> _Records supplied_:
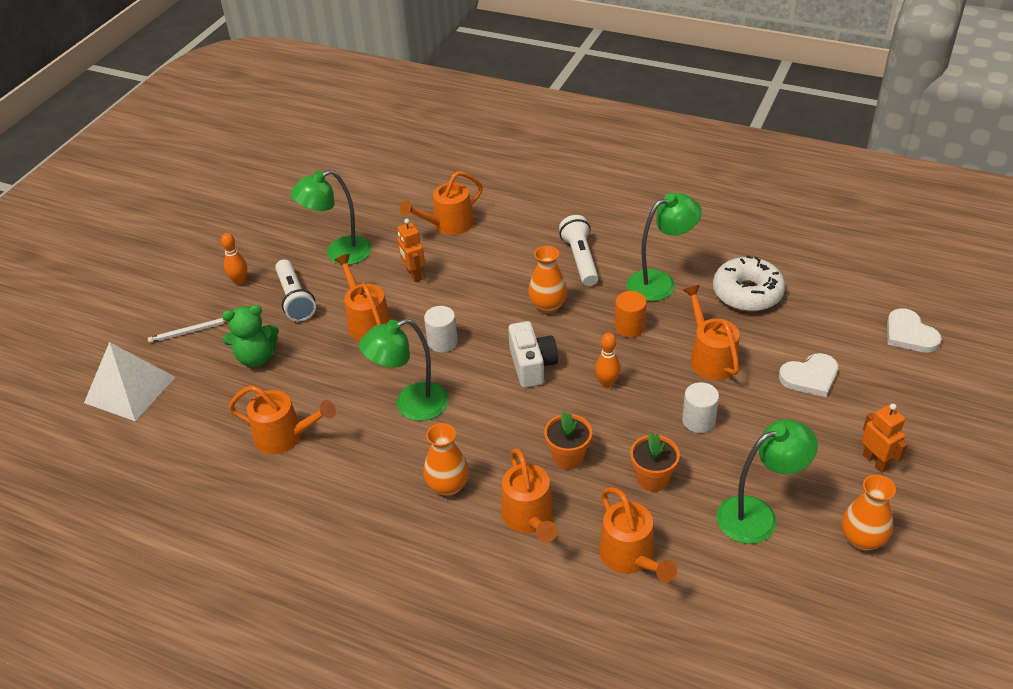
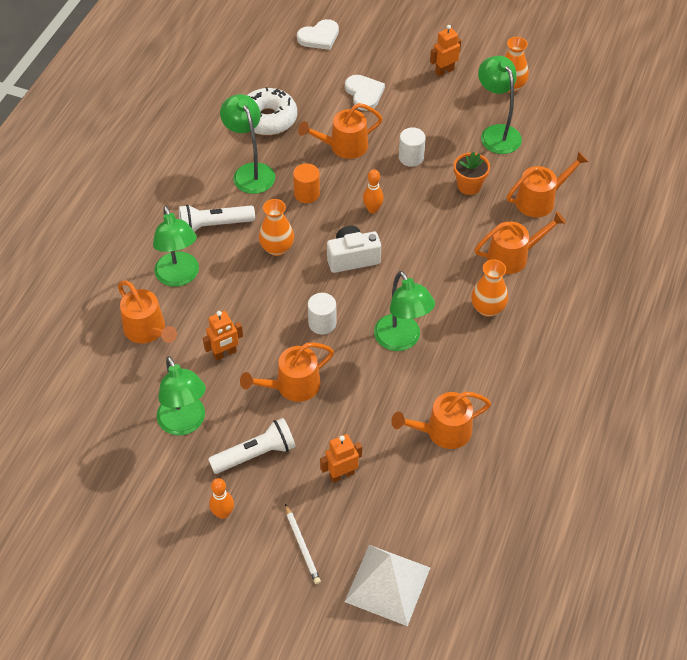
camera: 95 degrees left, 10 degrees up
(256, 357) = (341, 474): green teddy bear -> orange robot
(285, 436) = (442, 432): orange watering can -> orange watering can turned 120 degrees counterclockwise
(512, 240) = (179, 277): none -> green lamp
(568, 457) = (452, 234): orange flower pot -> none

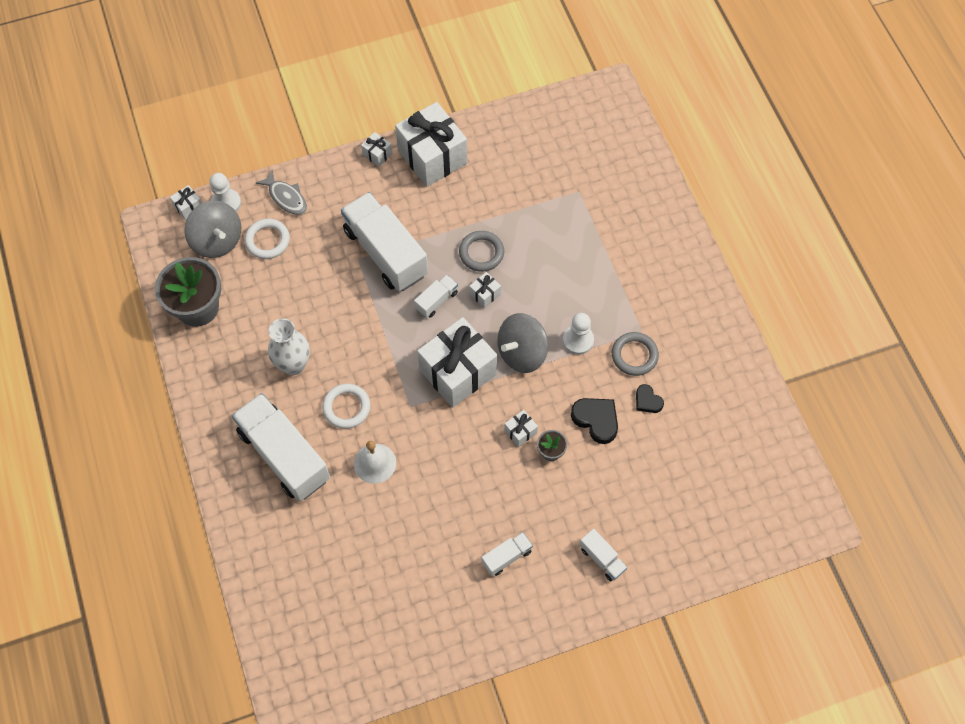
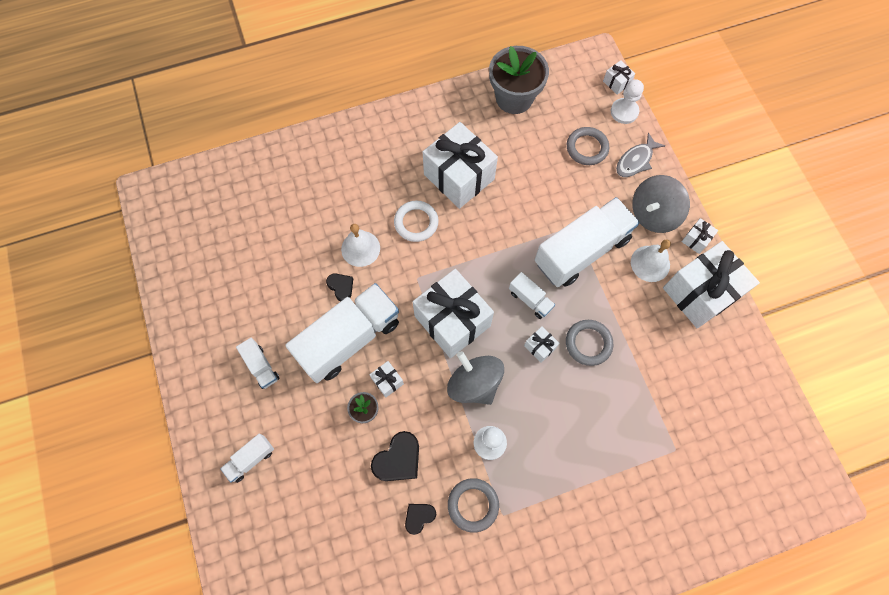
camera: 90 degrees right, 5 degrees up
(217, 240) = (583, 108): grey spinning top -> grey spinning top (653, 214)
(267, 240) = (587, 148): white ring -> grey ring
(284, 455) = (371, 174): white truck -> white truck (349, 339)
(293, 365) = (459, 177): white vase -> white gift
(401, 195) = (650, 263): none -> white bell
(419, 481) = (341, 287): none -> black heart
---
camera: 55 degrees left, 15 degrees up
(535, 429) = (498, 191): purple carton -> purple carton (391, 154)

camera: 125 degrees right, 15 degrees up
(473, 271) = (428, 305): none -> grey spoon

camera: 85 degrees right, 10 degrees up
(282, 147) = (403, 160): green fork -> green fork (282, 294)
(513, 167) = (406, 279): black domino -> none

> _Problem to solve_: The lines you need are those containing "green"; find them in the records and copy them.

> _Answer box_:
(256, 357) = (341, 474): green teddy bear -> orange robot
(512, 240) = (179, 277): none -> green lamp
(282, 147) = (403, 160): green fork -> green fork (282, 294)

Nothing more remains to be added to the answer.